Task for the records below: repeat the line containing "orange brick A7:C7" and every line after it, exactly and with nothing else, but leave out the pictures.

## Input material
════

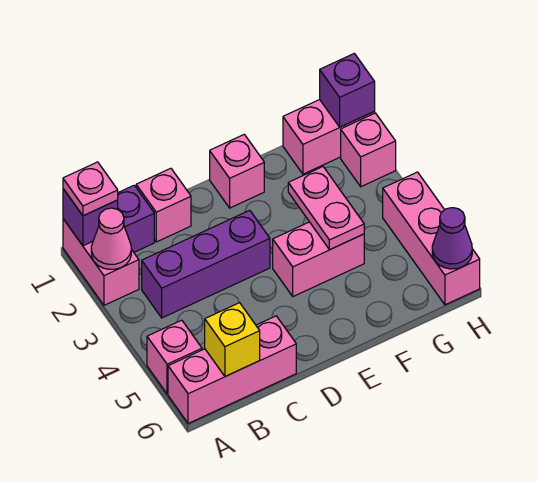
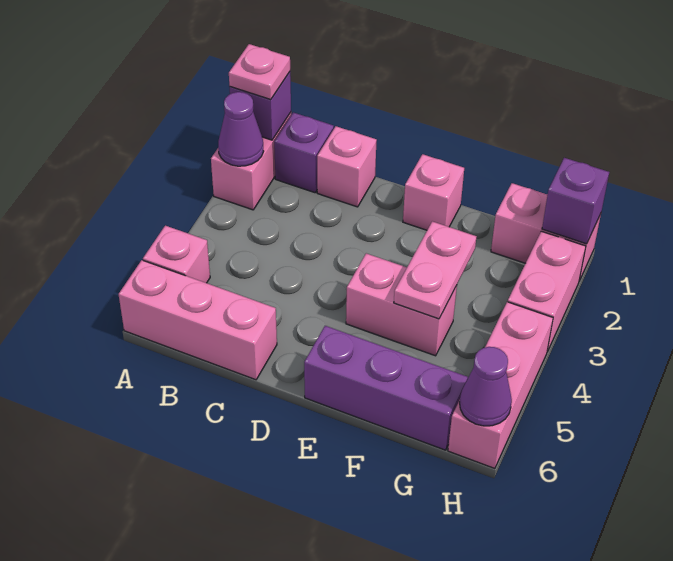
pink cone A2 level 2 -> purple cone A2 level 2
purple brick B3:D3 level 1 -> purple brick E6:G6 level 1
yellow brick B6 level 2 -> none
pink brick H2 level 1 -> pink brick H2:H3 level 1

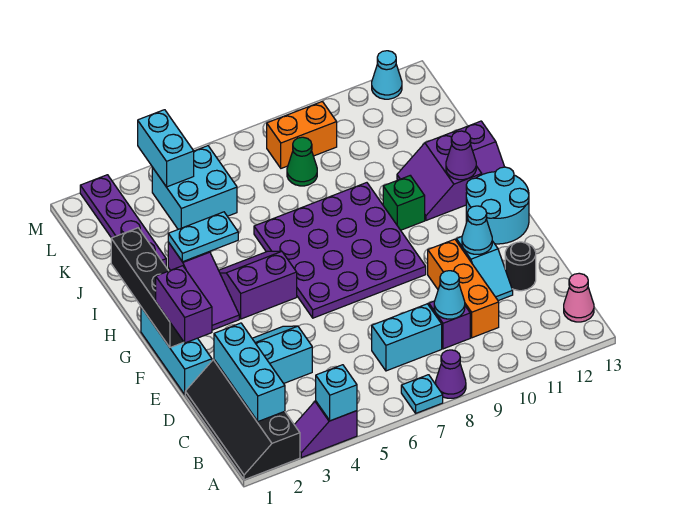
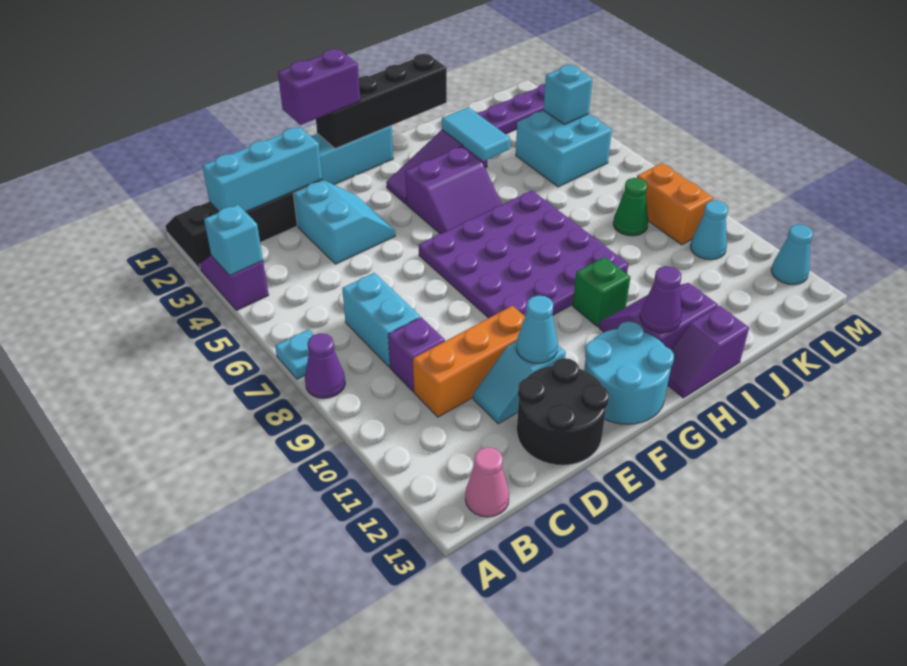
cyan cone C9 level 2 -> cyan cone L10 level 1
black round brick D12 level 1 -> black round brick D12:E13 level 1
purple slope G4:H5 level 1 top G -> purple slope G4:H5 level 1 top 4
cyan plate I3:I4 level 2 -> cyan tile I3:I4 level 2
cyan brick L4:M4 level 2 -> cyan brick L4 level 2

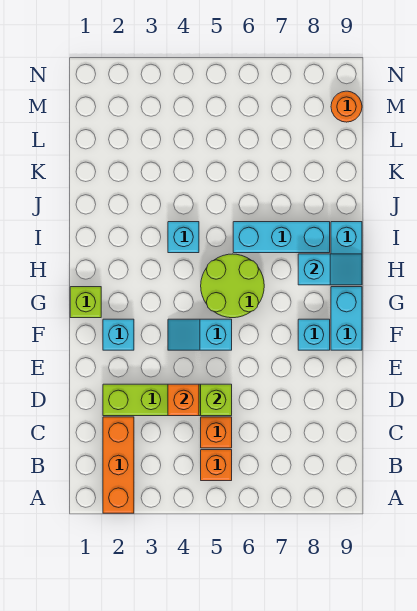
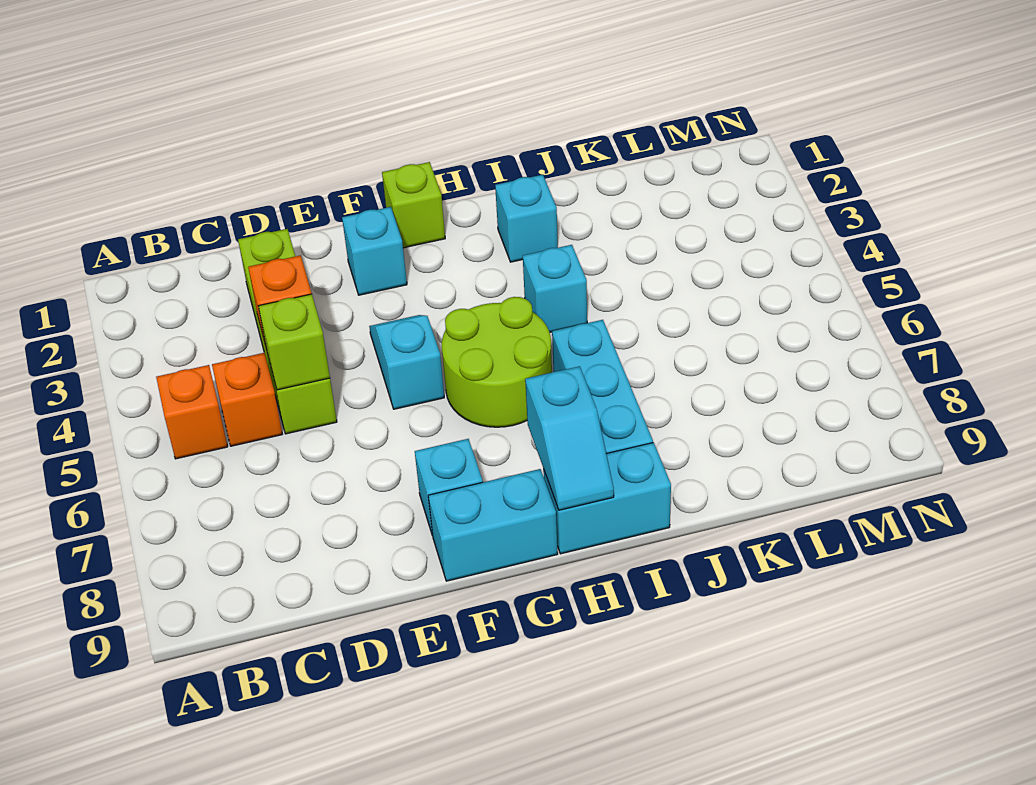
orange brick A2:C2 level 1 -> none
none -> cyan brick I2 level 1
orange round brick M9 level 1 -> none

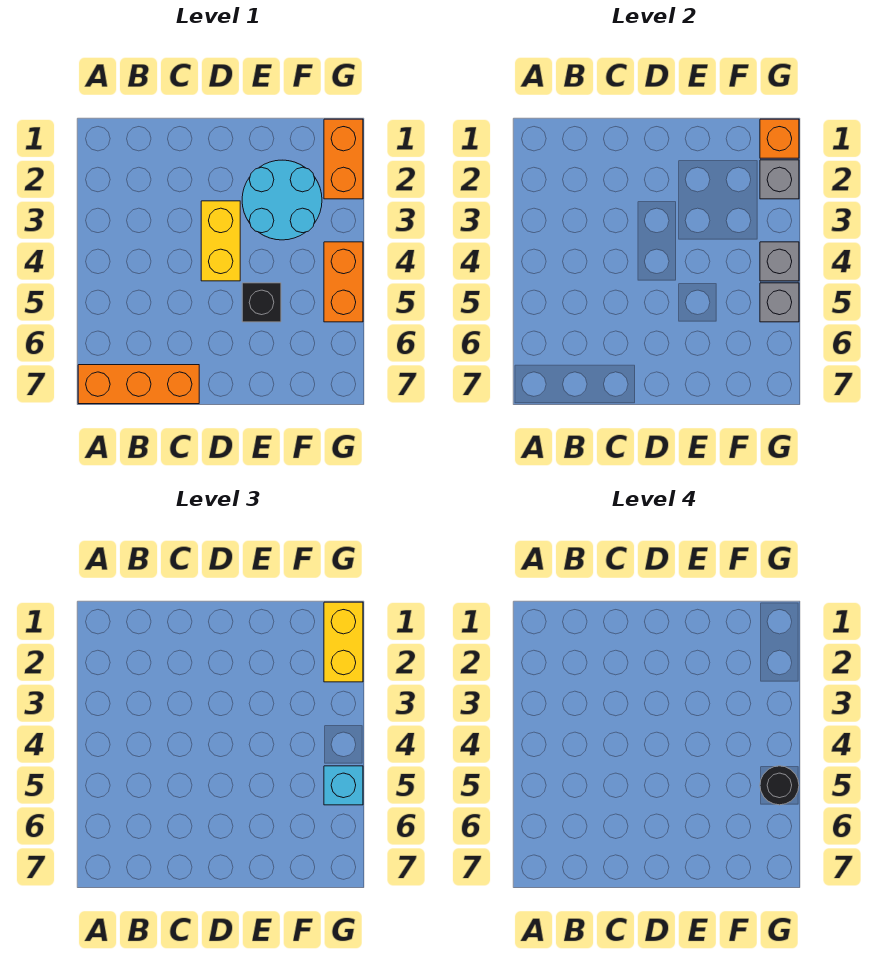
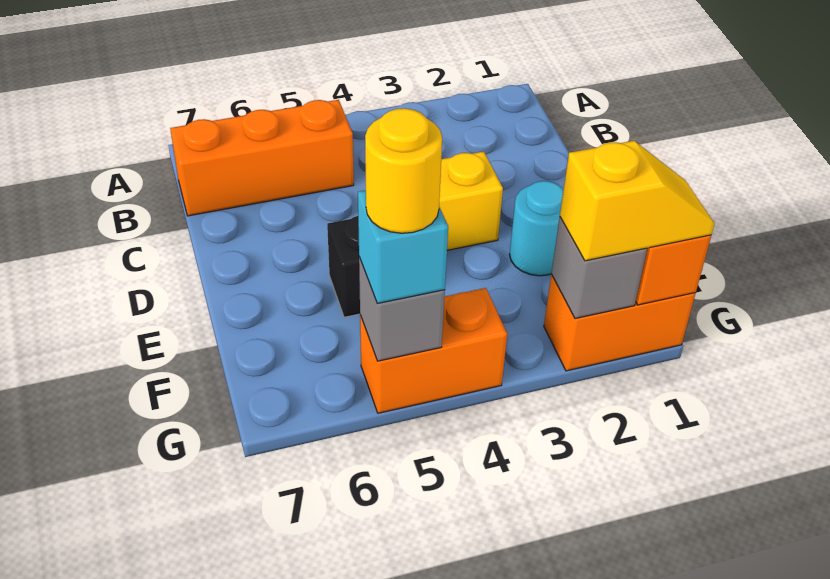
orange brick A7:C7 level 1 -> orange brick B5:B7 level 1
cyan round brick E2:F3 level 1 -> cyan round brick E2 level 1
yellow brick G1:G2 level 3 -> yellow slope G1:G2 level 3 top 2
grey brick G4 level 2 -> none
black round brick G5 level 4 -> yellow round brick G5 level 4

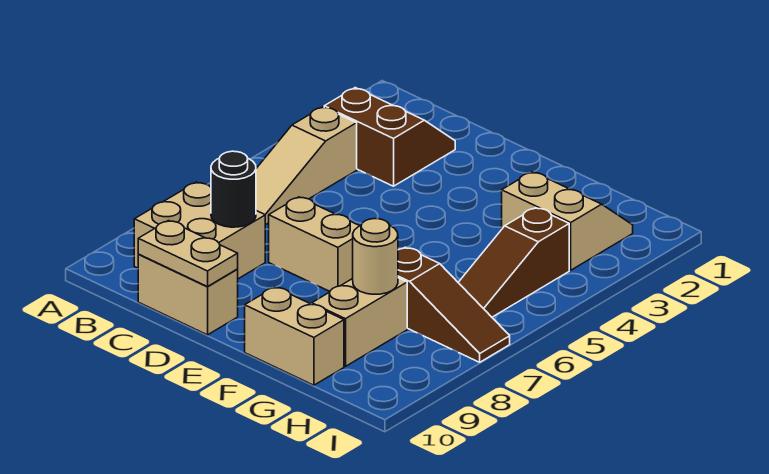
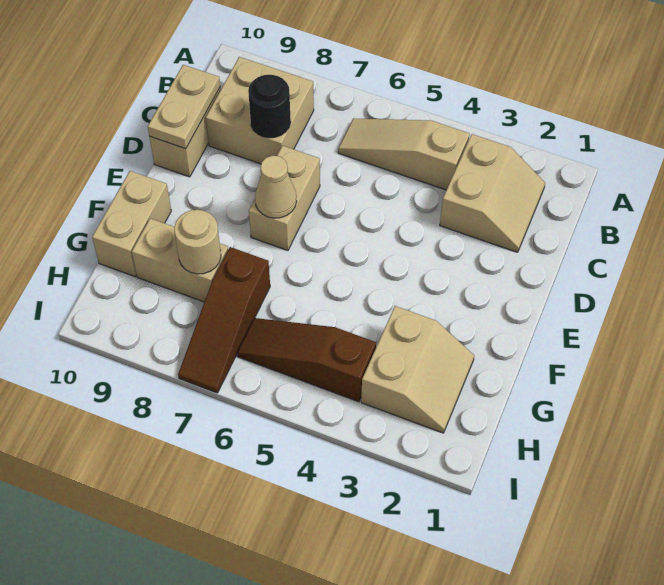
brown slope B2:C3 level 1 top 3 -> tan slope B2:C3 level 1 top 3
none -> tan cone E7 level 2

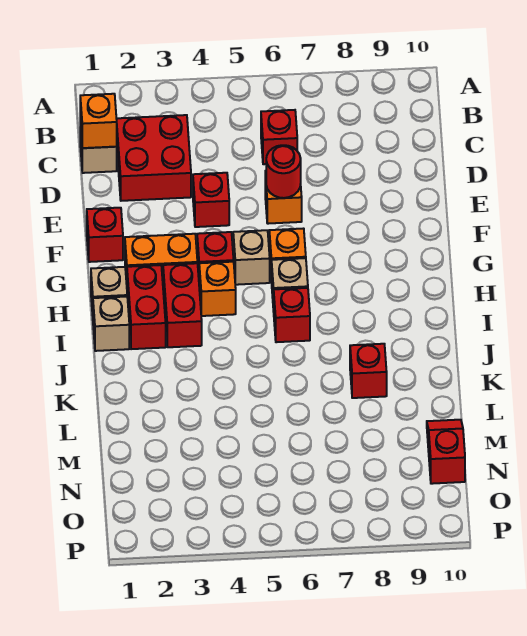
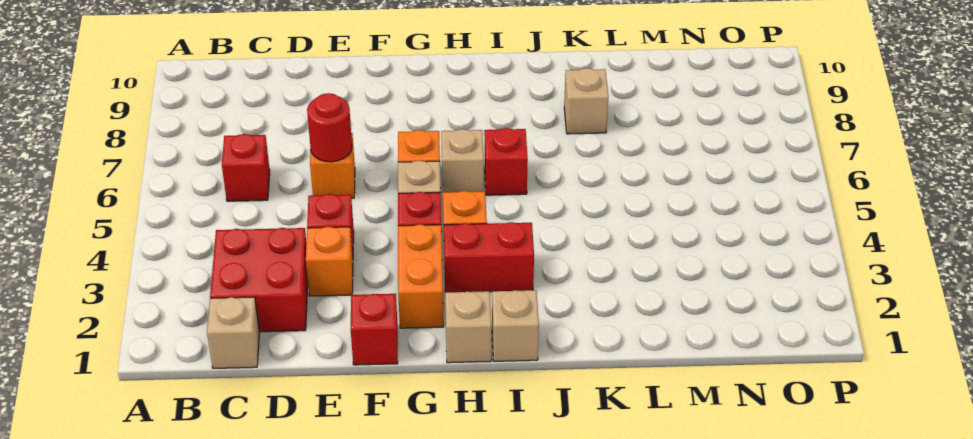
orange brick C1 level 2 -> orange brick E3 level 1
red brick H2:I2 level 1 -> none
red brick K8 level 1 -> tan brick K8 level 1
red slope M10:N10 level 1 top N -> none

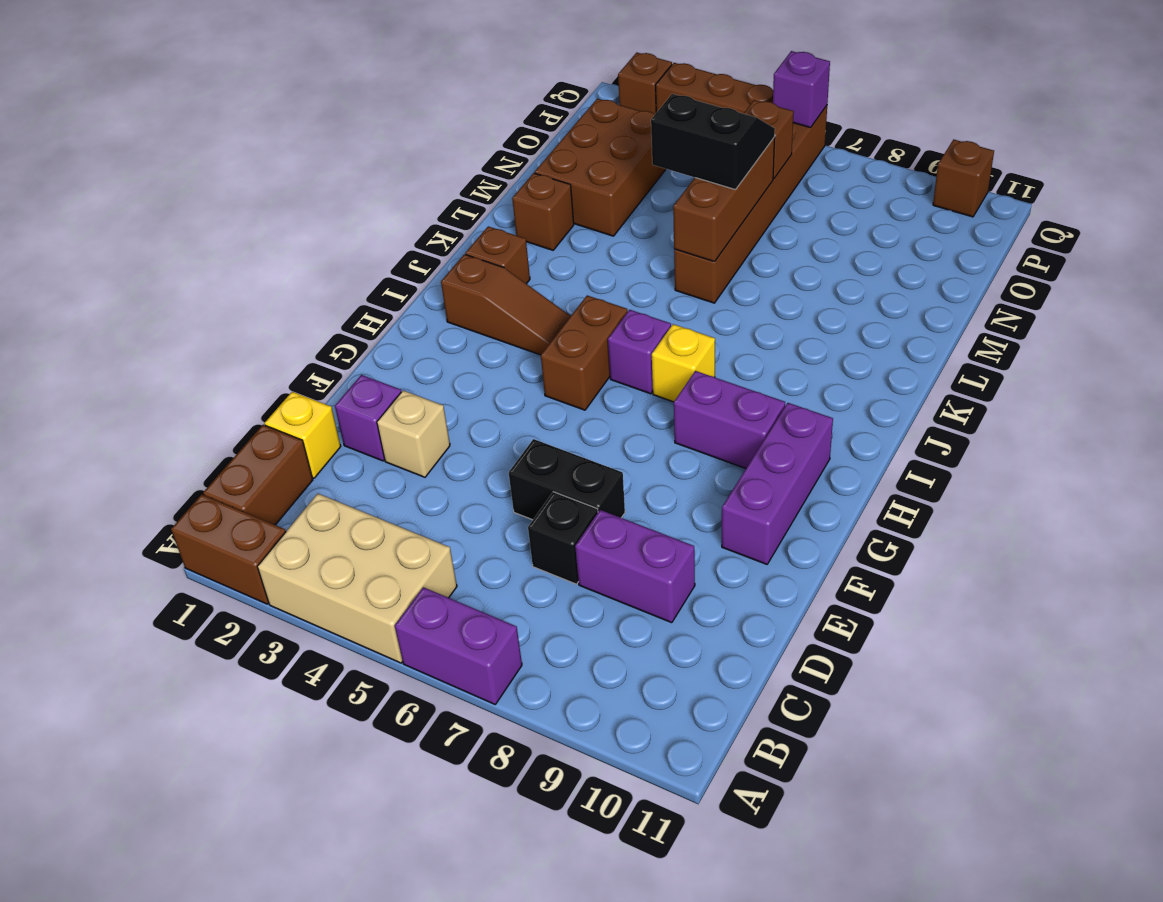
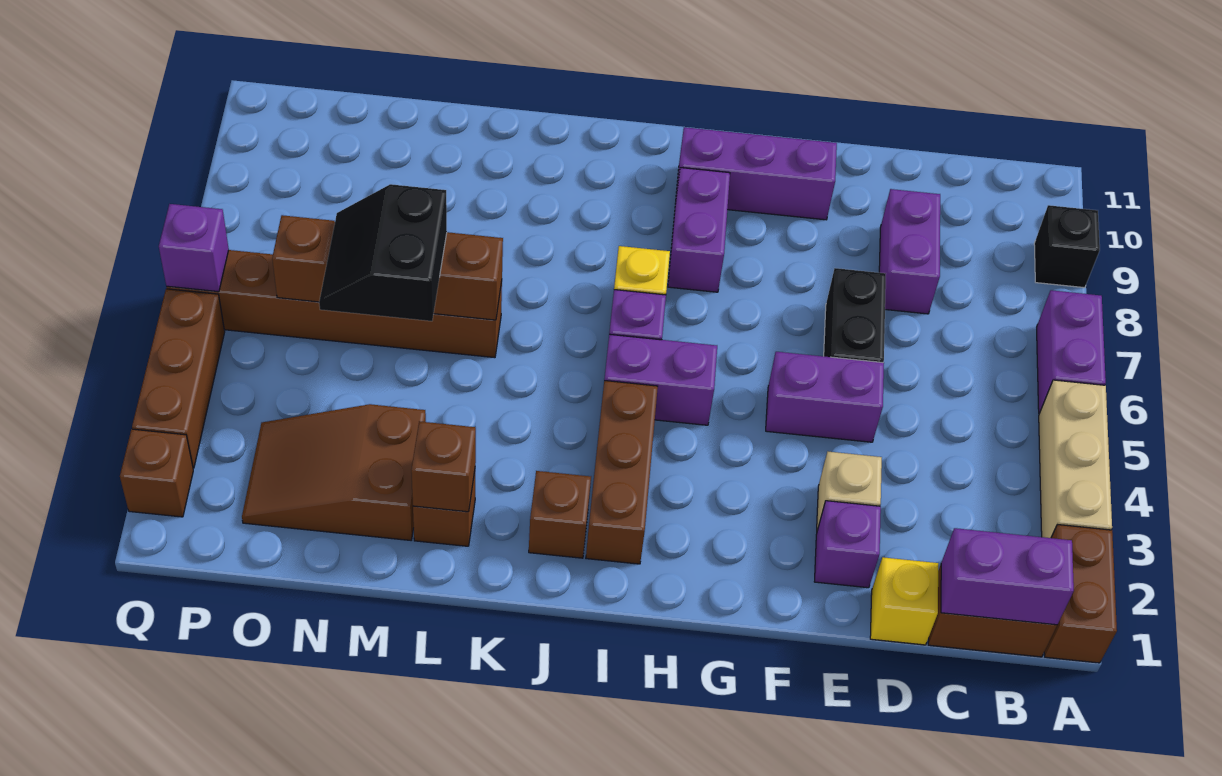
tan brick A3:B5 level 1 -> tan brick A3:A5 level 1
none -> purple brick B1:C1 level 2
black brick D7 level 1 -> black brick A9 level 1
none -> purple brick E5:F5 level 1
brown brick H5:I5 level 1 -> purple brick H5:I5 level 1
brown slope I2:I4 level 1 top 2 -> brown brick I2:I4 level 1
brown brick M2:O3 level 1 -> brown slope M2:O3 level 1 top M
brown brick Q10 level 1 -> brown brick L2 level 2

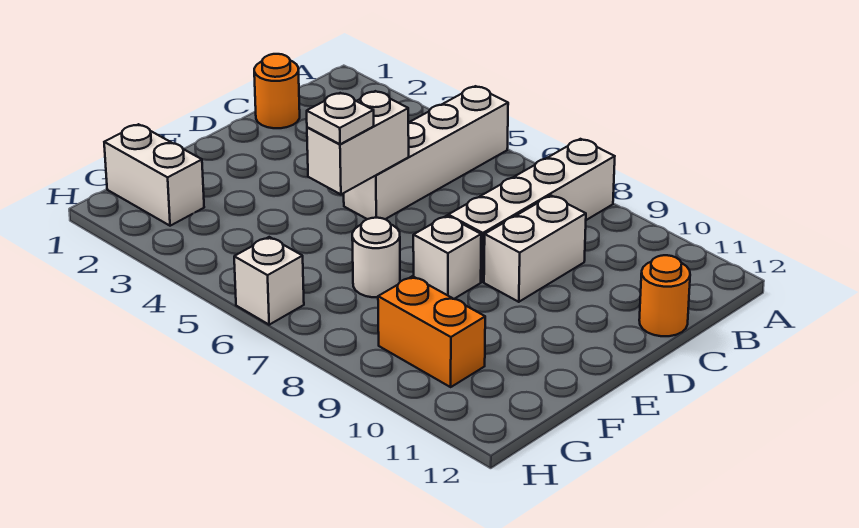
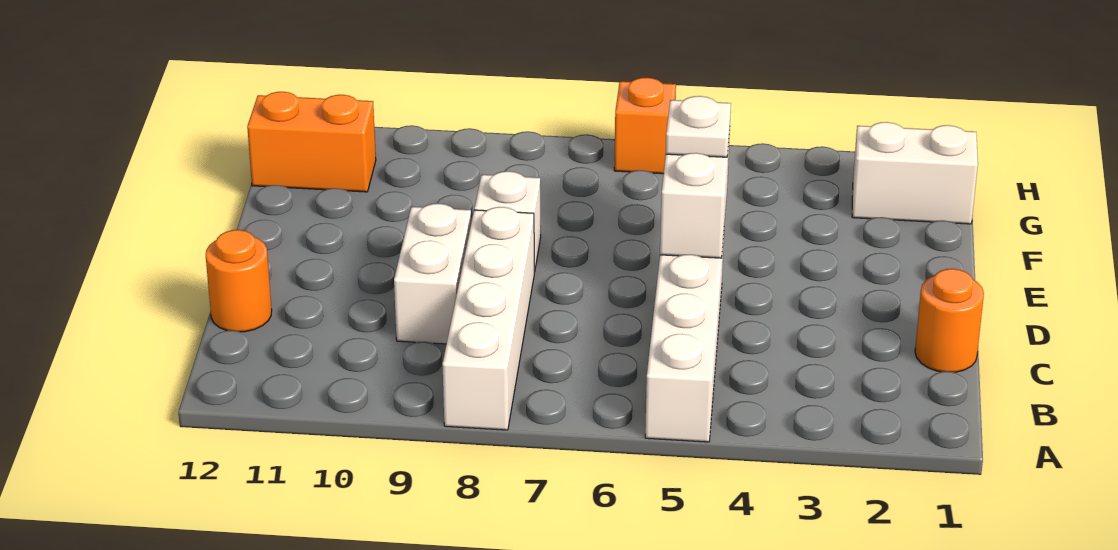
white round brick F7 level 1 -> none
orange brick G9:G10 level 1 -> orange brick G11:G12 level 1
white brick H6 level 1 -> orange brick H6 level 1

════

## Your solution
orange brick A7:C7 level 1 -> orange brick B5:B7 level 1
cyan round brick E2:F3 level 1 -> cyan round brick E2 level 1
yellow brick G1:G2 level 3 -> yellow slope G1:G2 level 3 top 2
grey brick G4 level 2 -> none
black round brick G5 level 4 -> yellow round brick G5 level 4

brown slope B2:C3 level 1 top 3 -> tan slope B2:C3 level 1 top 3
none -> tan cone E7 level 2

orange brick C1 level 2 -> orange brick E3 level 1
red brick H2:I2 level 1 -> none
red brick K8 level 1 -> tan brick K8 level 1
red slope M10:N10 level 1 top N -> none

tan brick A3:B5 level 1 -> tan brick A3:A5 level 1
none -> purple brick B1:C1 level 2
black brick D7 level 1 -> black brick A9 level 1
none -> purple brick E5:F5 level 1
brown brick H5:I5 level 1 -> purple brick H5:I5 level 1
brown slope I2:I4 level 1 top 2 -> brown brick I2:I4 level 1
brown brick M2:O3 level 1 -> brown slope M2:O3 level 1 top M
brown brick Q10 level 1 -> brown brick L2 level 2

white round brick F7 level 1 -> none
orange brick G9:G10 level 1 -> orange brick G11:G12 level 1
white brick H6 level 1 -> orange brick H6 level 1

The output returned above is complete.